GIVEN TASK> From the items below, extract each line that contains the string "kern" and reproduce it in full. Case counts, so match only that capitalization.

Stored data
================
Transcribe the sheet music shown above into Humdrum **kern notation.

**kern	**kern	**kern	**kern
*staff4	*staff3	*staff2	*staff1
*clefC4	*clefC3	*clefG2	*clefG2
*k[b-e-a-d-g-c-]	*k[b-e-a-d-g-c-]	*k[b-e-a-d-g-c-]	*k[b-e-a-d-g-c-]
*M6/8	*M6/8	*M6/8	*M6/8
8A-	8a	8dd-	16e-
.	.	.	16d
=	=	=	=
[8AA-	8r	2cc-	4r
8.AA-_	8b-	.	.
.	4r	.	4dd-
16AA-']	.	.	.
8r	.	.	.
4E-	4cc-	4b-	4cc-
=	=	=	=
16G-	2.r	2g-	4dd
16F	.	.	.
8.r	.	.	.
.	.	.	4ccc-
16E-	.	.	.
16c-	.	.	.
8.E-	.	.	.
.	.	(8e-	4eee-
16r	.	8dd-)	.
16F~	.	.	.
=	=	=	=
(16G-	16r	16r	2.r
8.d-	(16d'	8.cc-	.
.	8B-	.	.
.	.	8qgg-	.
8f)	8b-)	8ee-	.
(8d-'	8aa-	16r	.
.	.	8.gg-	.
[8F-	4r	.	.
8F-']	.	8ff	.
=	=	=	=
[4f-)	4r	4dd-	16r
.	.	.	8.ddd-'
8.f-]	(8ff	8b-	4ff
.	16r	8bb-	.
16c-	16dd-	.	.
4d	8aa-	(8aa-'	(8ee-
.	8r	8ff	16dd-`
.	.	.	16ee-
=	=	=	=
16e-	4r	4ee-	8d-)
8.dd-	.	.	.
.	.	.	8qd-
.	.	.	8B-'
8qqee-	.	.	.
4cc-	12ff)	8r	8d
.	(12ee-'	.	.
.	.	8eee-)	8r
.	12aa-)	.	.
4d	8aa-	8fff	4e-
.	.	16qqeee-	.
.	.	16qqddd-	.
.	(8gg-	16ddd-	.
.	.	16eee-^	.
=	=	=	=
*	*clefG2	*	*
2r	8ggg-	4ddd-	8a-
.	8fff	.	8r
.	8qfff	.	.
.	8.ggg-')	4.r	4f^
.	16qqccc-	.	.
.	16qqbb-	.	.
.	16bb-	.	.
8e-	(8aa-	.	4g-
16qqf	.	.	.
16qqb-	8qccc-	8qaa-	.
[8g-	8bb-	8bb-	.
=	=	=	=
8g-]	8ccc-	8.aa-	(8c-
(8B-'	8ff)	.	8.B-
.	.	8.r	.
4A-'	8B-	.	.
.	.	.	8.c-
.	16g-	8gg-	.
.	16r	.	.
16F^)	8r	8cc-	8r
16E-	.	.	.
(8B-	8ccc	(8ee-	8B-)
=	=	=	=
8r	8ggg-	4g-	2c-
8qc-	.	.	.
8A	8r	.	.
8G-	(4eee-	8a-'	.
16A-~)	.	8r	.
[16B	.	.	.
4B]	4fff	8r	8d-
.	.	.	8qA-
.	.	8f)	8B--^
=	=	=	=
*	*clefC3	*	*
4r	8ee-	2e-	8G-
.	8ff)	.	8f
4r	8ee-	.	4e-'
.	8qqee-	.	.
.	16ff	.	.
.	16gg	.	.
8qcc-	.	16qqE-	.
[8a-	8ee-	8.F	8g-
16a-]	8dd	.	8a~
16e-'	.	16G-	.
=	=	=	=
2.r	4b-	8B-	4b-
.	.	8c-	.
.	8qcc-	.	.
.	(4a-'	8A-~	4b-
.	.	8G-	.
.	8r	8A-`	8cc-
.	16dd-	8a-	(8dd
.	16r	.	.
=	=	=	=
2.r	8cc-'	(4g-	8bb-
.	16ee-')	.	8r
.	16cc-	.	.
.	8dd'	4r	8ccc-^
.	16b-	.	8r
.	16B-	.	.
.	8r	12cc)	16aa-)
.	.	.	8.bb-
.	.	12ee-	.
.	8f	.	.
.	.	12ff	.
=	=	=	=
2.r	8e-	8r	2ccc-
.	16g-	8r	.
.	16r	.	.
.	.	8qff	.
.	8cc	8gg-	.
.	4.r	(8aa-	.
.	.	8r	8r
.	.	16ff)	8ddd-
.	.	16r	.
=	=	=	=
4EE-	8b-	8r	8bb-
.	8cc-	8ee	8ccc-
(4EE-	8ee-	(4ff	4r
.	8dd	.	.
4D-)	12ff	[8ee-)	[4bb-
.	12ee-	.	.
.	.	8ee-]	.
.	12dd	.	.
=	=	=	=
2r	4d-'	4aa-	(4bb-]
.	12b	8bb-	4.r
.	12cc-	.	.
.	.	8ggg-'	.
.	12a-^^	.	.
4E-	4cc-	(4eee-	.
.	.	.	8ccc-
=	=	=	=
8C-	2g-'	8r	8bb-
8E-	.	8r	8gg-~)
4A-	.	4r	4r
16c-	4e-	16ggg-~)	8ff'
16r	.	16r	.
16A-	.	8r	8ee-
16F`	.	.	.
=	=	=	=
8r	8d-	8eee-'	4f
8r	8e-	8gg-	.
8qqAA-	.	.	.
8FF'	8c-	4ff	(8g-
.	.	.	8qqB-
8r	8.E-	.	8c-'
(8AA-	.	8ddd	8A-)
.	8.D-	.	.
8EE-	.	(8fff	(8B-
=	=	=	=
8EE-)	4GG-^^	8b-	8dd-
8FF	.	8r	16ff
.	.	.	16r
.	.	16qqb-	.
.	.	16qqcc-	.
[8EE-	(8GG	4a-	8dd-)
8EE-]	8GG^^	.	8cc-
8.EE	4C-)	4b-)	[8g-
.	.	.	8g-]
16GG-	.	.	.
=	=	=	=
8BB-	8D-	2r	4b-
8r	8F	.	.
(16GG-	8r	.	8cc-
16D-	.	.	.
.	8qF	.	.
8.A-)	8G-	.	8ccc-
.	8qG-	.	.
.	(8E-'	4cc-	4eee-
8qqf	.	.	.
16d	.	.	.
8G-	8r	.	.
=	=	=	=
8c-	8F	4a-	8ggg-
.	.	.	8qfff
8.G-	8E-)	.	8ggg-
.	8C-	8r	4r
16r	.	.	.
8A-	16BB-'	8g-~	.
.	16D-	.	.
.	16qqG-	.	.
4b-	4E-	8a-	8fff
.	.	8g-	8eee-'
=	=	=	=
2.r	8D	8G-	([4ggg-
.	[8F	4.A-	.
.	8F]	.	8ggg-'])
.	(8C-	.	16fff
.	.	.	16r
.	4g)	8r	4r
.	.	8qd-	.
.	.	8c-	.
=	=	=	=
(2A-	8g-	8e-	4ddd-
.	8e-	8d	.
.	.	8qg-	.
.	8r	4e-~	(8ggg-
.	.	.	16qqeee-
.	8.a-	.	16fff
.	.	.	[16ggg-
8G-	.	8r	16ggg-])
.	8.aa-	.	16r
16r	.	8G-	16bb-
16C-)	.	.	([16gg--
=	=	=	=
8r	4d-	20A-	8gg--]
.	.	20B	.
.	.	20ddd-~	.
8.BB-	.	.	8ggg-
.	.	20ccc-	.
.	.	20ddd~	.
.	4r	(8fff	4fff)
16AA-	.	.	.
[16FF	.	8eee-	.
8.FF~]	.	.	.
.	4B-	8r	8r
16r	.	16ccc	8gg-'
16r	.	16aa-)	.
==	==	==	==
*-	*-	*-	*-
================
RESULT BELOW>
Transcribe the sheet music shown above into Humdrum **kern notation.
**kern	**kern	**kern	**kern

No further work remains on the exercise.